## The problem
Reproduce each record exactly, but exclude every picture.

━━ Data listing ━━

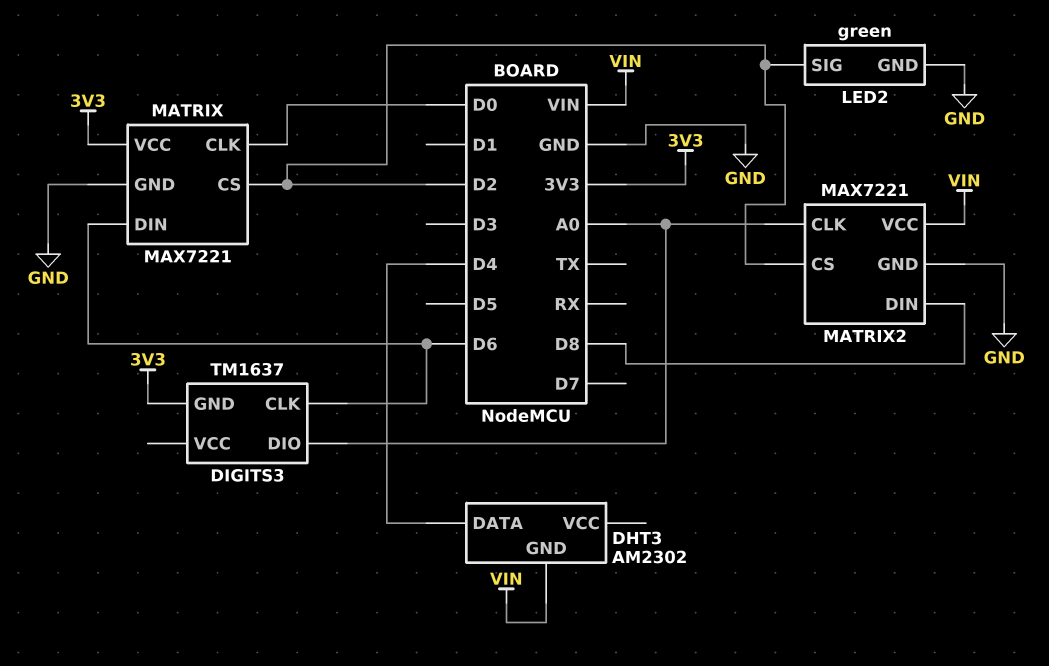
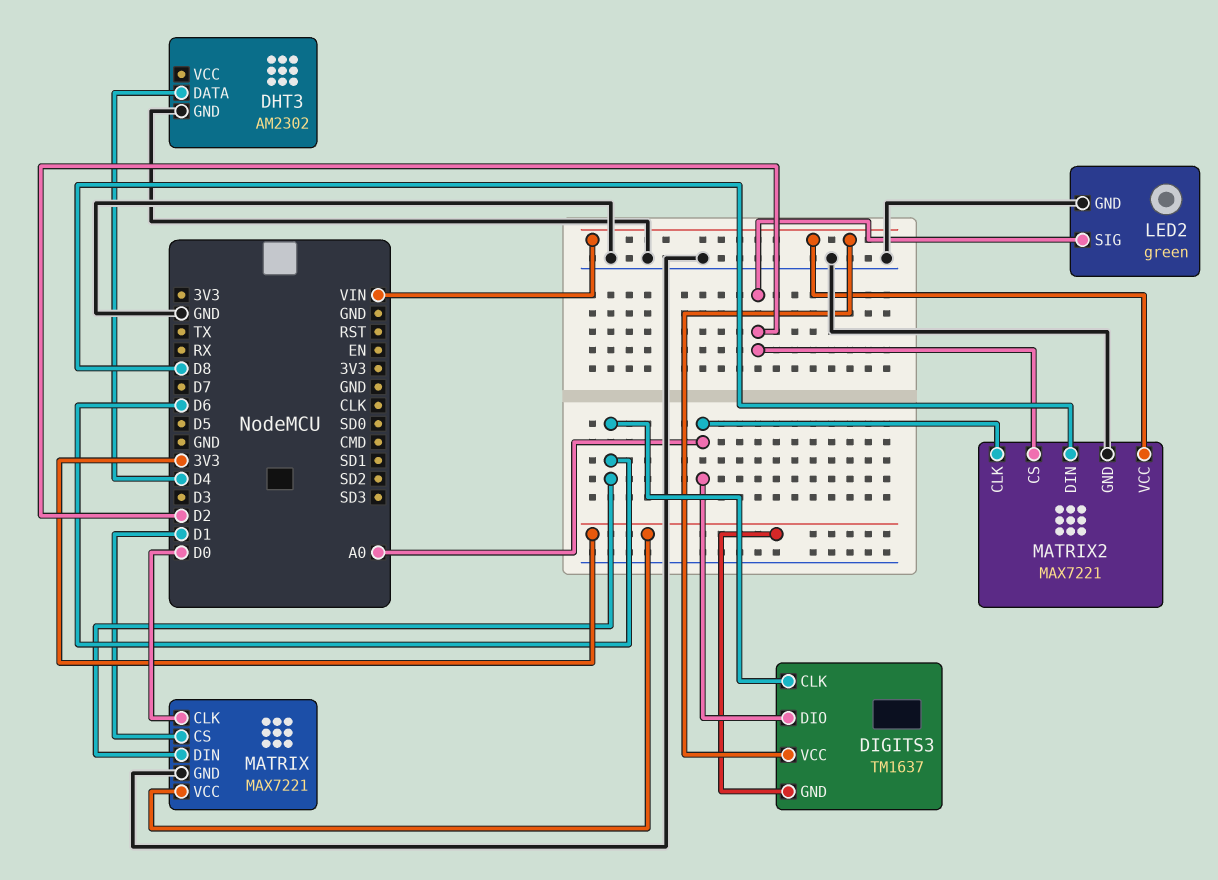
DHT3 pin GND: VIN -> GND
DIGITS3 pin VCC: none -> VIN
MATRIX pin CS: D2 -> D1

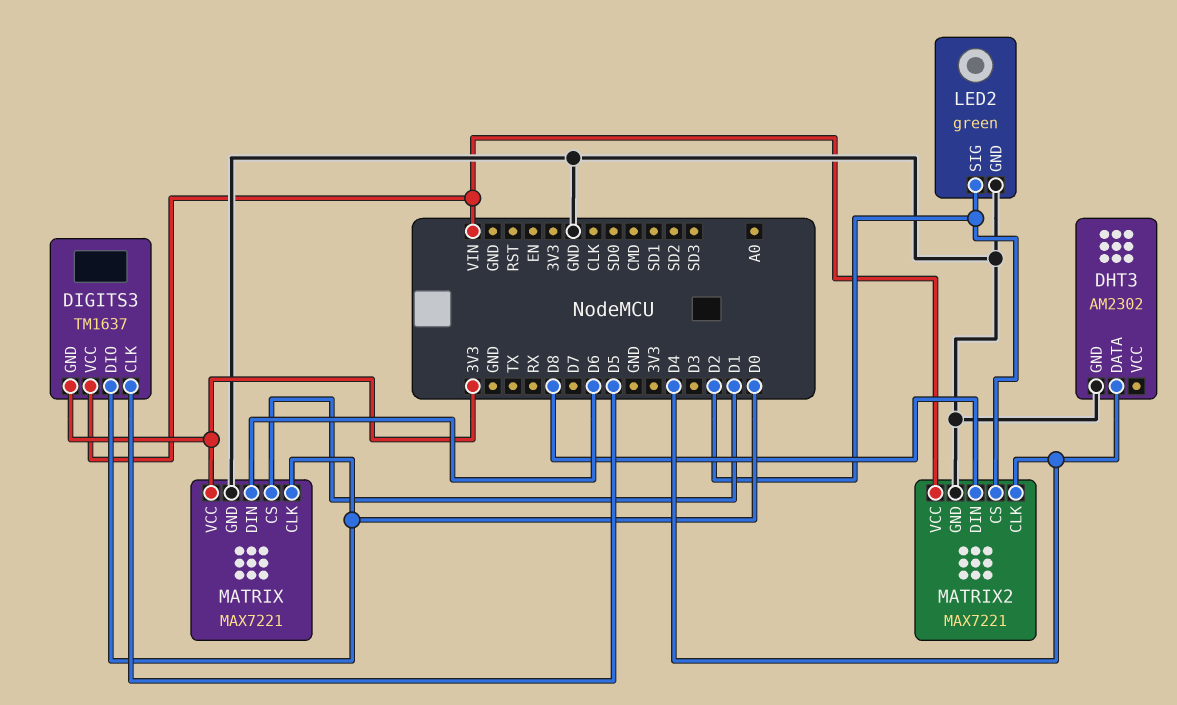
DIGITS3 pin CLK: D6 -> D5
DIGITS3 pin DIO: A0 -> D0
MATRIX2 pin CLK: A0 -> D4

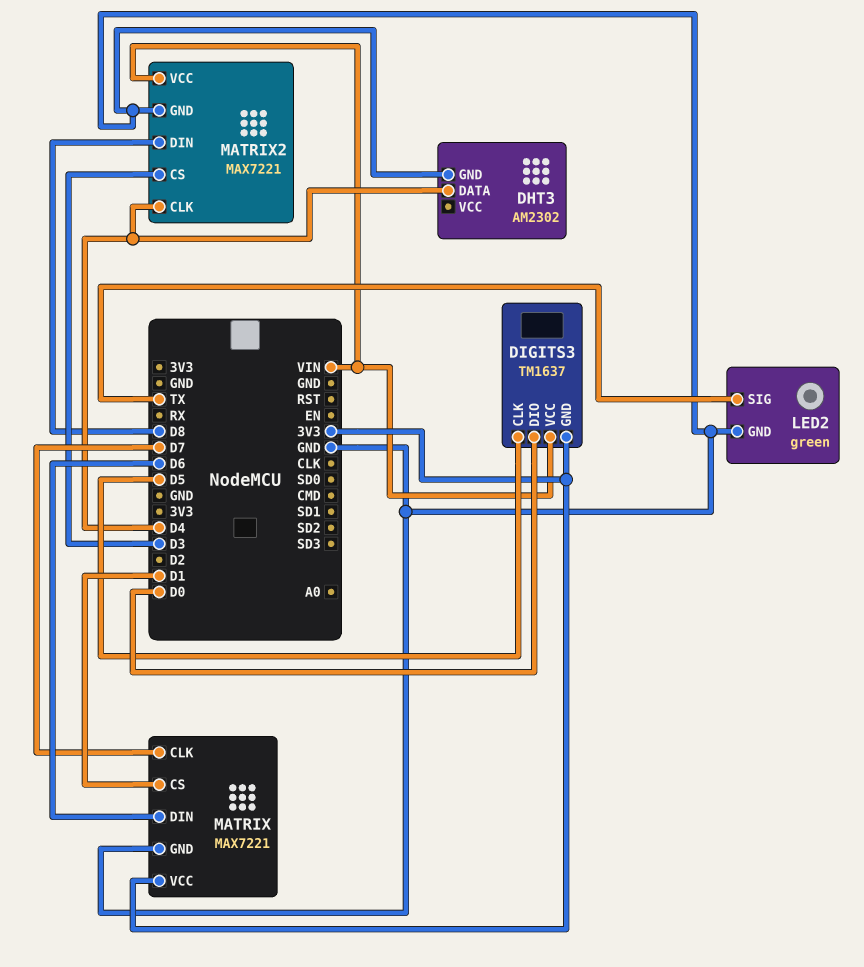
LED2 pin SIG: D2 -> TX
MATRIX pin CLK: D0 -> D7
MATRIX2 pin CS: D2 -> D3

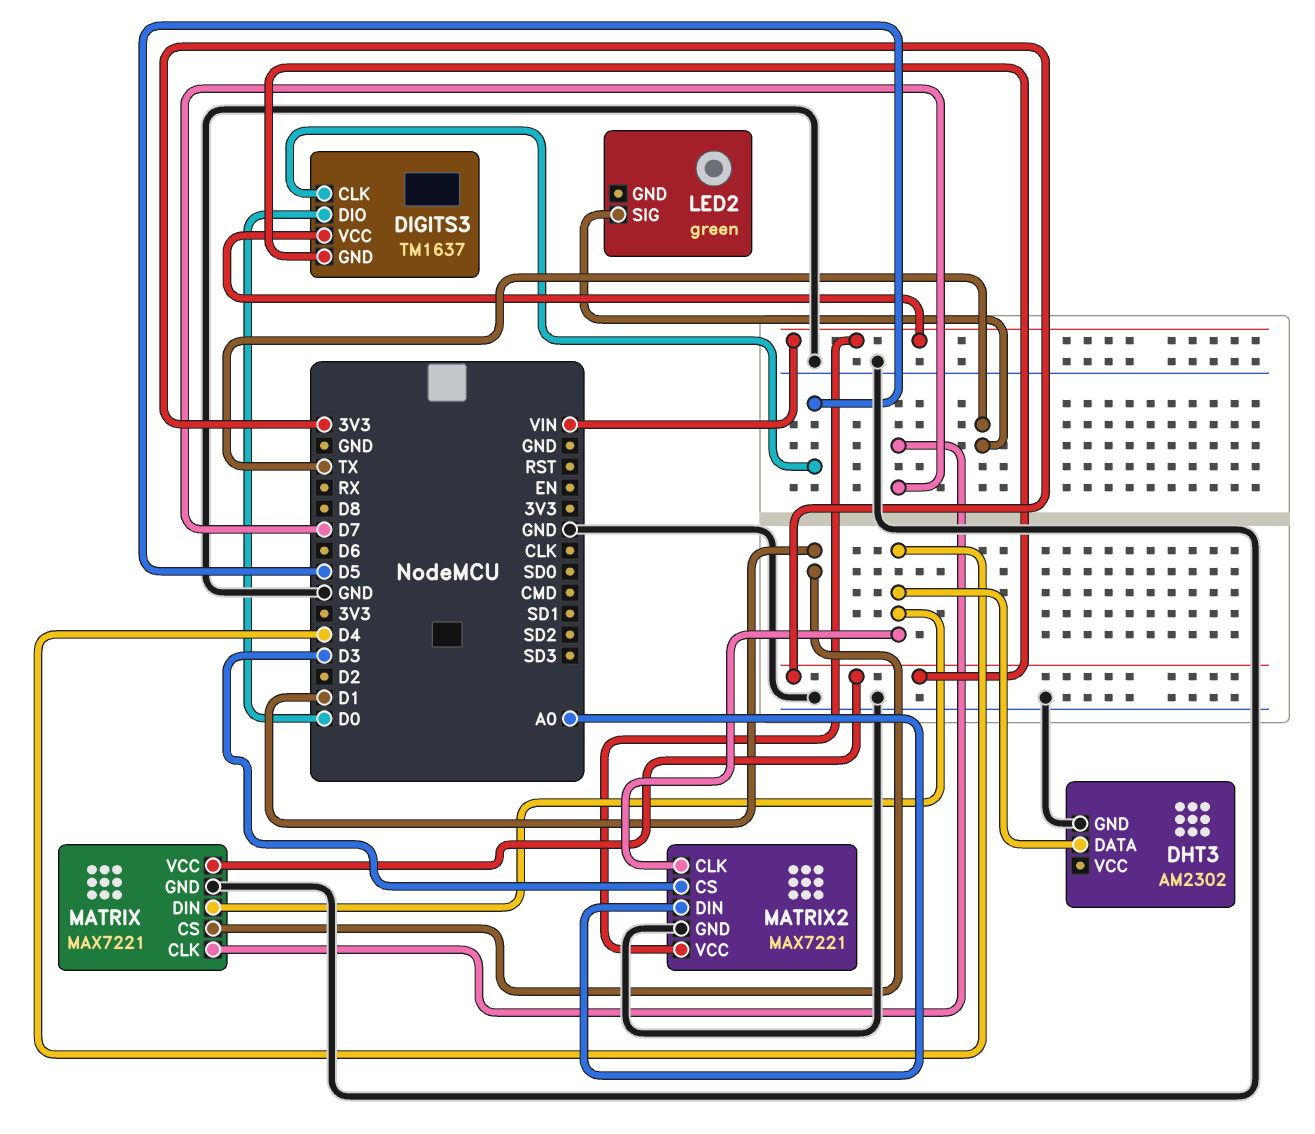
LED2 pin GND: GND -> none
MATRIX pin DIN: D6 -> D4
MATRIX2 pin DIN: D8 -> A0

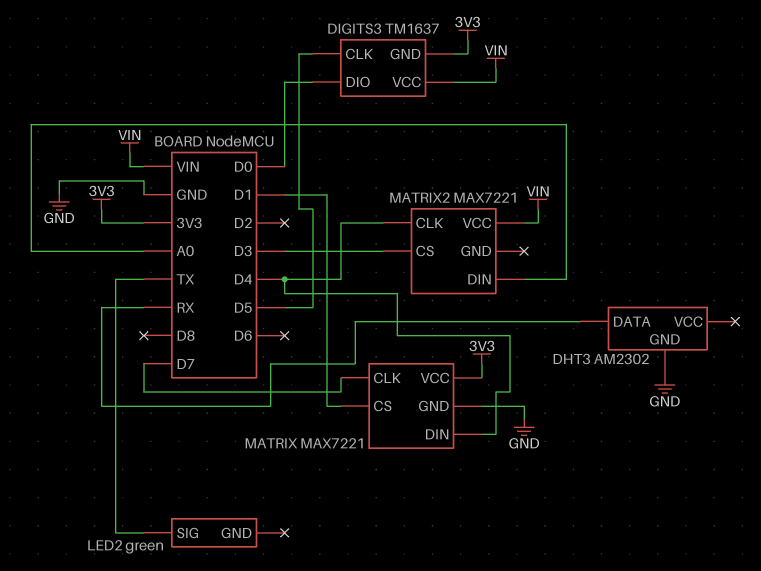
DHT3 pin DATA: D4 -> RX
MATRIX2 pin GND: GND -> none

━━━

## Answer section
DHT3 pin GND: VIN -> GND
DIGITS3 pin VCC: none -> VIN
MATRIX pin CS: D2 -> D1

DIGITS3 pin CLK: D6 -> D5
DIGITS3 pin DIO: A0 -> D0
MATRIX2 pin CLK: A0 -> D4

LED2 pin SIG: D2 -> TX
MATRIX pin CLK: D0 -> D7
MATRIX2 pin CS: D2 -> D3

LED2 pin GND: GND -> none
MATRIX pin DIN: D6 -> D4
MATRIX2 pin DIN: D8 -> A0

DHT3 pin DATA: D4 -> RX
MATRIX2 pin GND: GND -> none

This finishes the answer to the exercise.